**WHAT THIS TASK INVOLVES**:
Take the material below and reproduce, word for word, only the lines from the line with "U204: L9110S -> MX1508" through the line with "U202 pin TEST: none -> N7".

**RECORDS SUPPLIED**:
--------------------
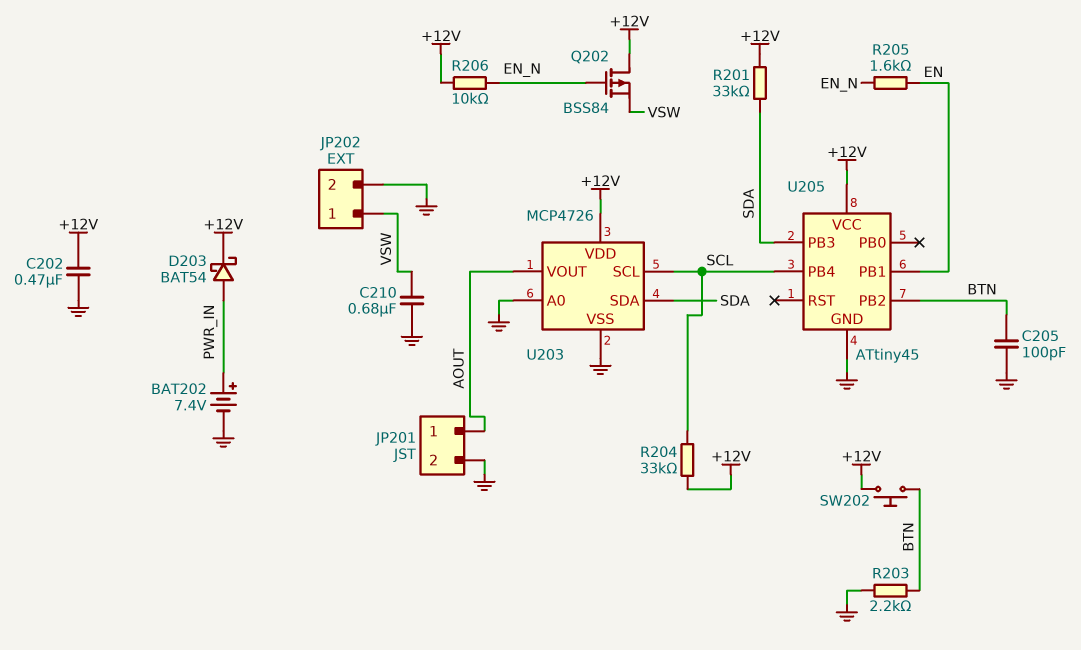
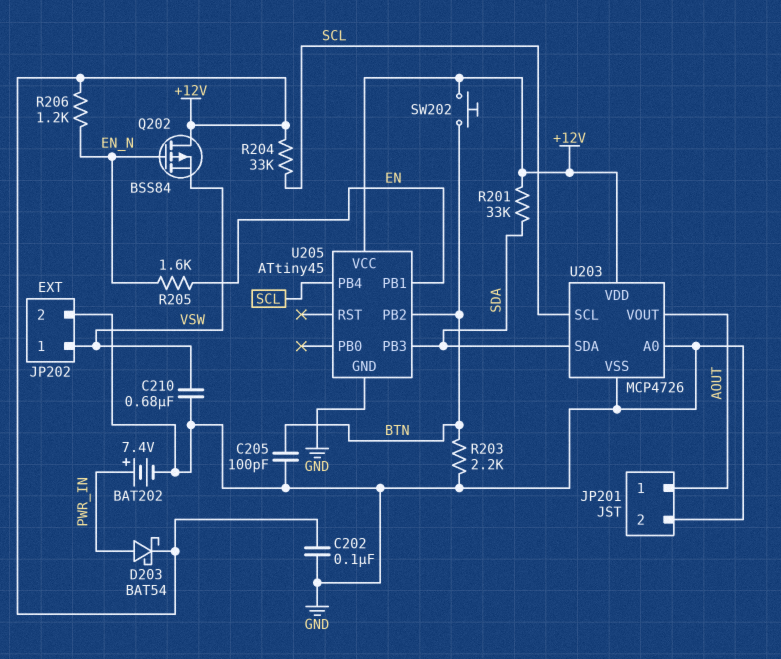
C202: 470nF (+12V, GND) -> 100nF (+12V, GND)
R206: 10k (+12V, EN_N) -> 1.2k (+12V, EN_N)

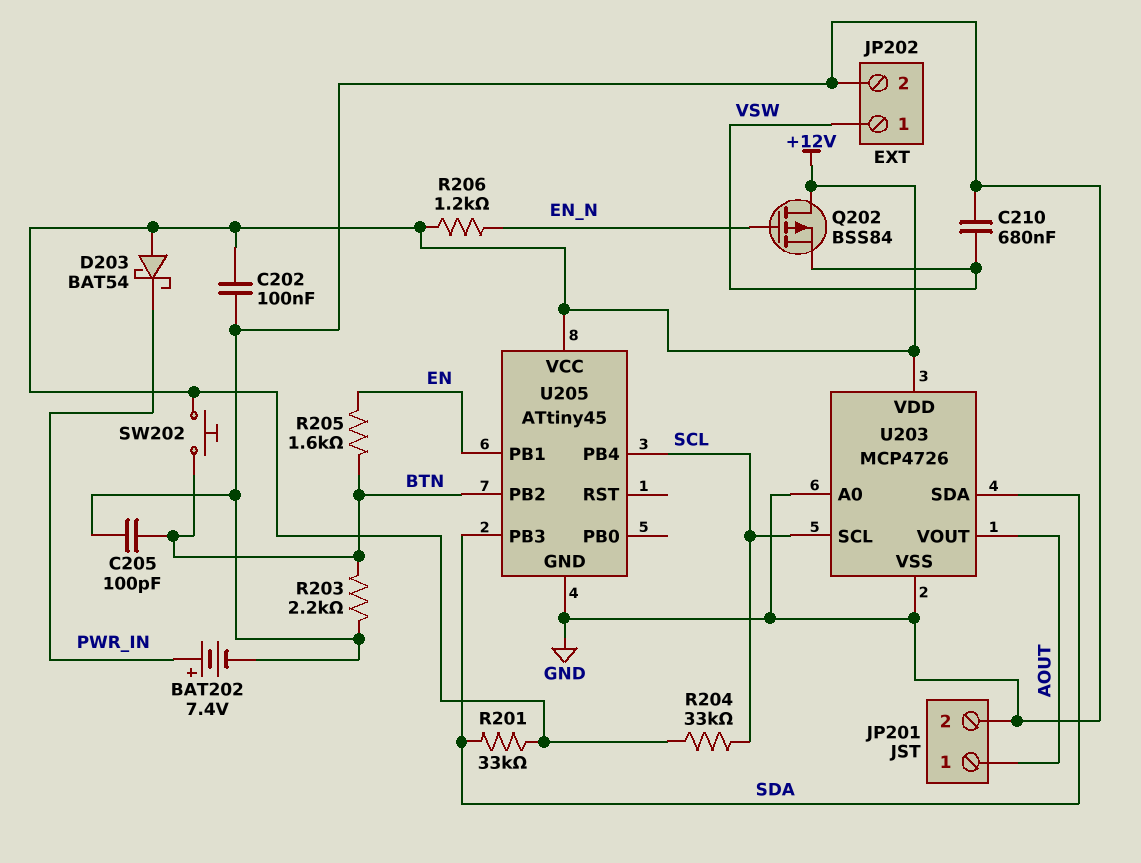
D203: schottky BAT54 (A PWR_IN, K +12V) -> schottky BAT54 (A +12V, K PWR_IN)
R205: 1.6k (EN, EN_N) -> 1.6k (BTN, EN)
--------------------
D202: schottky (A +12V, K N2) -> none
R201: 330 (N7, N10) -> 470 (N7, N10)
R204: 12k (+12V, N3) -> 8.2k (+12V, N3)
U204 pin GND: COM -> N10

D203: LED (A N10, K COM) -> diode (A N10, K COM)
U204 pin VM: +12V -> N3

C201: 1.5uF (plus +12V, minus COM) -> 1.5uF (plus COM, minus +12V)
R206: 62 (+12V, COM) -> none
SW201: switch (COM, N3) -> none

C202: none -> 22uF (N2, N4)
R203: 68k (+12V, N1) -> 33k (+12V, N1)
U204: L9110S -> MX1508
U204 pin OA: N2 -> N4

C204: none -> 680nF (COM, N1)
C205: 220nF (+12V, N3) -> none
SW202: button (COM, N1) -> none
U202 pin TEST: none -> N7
--------------------
**WRITTEN SOLUTION**:
U204: L9110S -> MX1508
U204 pin OA: N2 -> N4

C204: none -> 680nF (COM, N1)
C205: 220nF (+12V, N3) -> none
SW202: button (COM, N1) -> none
U202 pin TEST: none -> N7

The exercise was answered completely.